---------- Provided data ----------
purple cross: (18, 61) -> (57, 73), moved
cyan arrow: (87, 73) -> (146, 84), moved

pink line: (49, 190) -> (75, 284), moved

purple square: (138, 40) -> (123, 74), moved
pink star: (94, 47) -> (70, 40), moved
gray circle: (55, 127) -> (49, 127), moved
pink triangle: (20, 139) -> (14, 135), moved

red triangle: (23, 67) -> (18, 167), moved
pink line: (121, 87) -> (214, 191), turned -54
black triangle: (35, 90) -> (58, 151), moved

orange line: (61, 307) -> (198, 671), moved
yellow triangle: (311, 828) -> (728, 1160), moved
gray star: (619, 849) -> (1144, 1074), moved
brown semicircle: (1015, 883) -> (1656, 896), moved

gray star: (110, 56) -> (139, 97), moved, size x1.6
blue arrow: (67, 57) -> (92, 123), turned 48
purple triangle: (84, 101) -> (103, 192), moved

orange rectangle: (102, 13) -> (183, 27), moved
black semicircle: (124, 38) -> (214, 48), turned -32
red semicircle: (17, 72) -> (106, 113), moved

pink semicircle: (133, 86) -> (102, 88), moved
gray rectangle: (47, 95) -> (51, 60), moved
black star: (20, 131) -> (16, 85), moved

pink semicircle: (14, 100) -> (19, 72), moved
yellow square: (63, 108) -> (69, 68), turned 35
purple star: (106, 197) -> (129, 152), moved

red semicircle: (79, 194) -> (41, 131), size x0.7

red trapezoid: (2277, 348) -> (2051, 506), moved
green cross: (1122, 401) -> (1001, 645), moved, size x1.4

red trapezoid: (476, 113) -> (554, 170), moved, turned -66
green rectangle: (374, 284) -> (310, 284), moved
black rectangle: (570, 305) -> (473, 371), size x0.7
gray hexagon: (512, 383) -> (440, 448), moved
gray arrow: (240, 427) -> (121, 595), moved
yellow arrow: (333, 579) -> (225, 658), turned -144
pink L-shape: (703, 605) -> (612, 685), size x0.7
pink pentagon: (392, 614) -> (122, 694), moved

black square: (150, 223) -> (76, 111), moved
----------
- Exercise directions
Exactly as they stand in the records above, print the lines from the one containing "black semicircle: (124, 38)" through the final line, inclusive.

- Result of the task
black semicircle: (124, 38) -> (214, 48), turned -32
red semicircle: (17, 72) -> (106, 113), moved

pink semicircle: (133, 86) -> (102, 88), moved
gray rectangle: (47, 95) -> (51, 60), moved
black star: (20, 131) -> (16, 85), moved

pink semicircle: (14, 100) -> (19, 72), moved
yellow square: (63, 108) -> (69, 68), turned 35
purple star: (106, 197) -> (129, 152), moved

red semicircle: (79, 194) -> (41, 131), size x0.7

red trapezoid: (2277, 348) -> (2051, 506), moved
green cross: (1122, 401) -> (1001, 645), moved, size x1.4

red trapezoid: (476, 113) -> (554, 170), moved, turned -66
green rectangle: (374, 284) -> (310, 284), moved
black rectangle: (570, 305) -> (473, 371), size x0.7
gray hexagon: (512, 383) -> (440, 448), moved
gray arrow: (240, 427) -> (121, 595), moved
yellow arrow: (333, 579) -> (225, 658), turned -144
pink L-shape: (703, 605) -> (612, 685), size x0.7
pink pentagon: (392, 614) -> (122, 694), moved

black square: (150, 223) -> (76, 111), moved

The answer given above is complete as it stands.